PROVIDED MATERIAL
=====
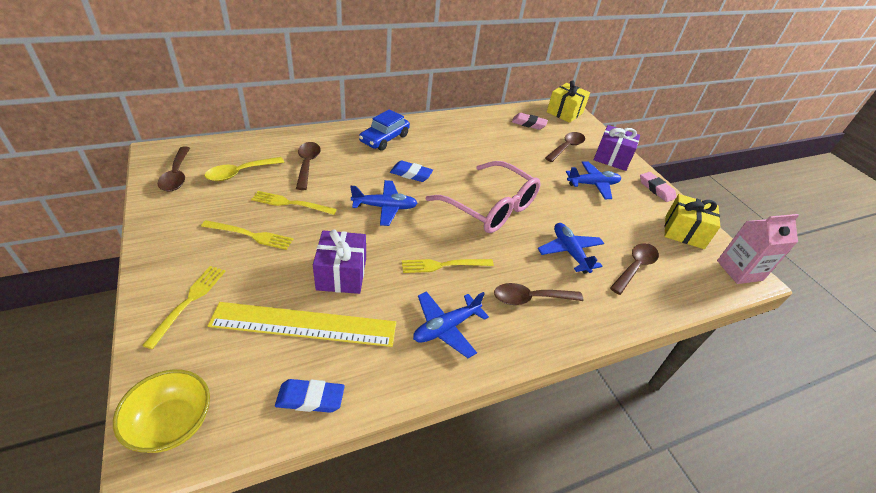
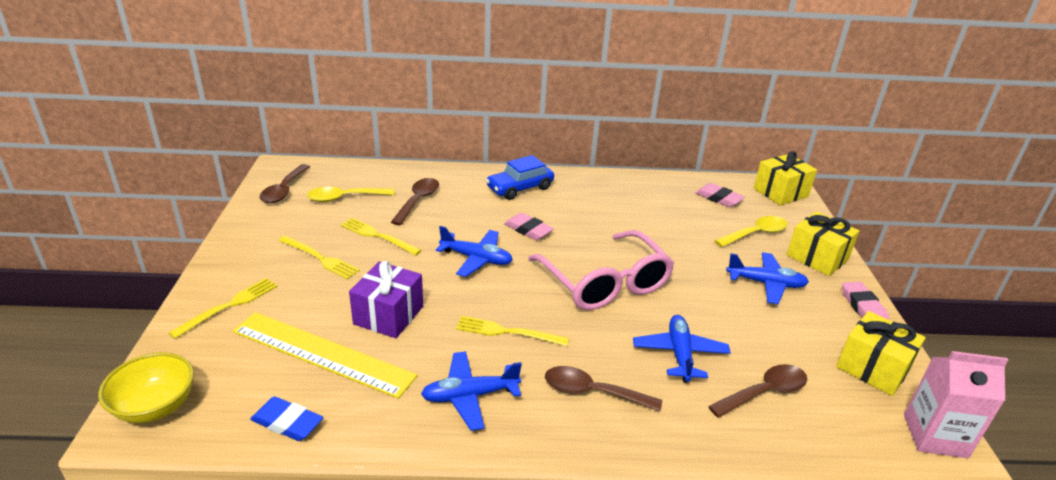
camera: 25 degrees right, 10 degrees down
(411, 174) = (528, 230): blue eraser -> pink eraser
(566, 147) = (756, 234): brown spoon -> yellow spoon
(612, 158) = (817, 257): purple gift -> yellow gift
=====
TO DO
Could you work out how many lines of the data above contain the word "yellow"? Give only the number.

EXERCISE RESPONSE
2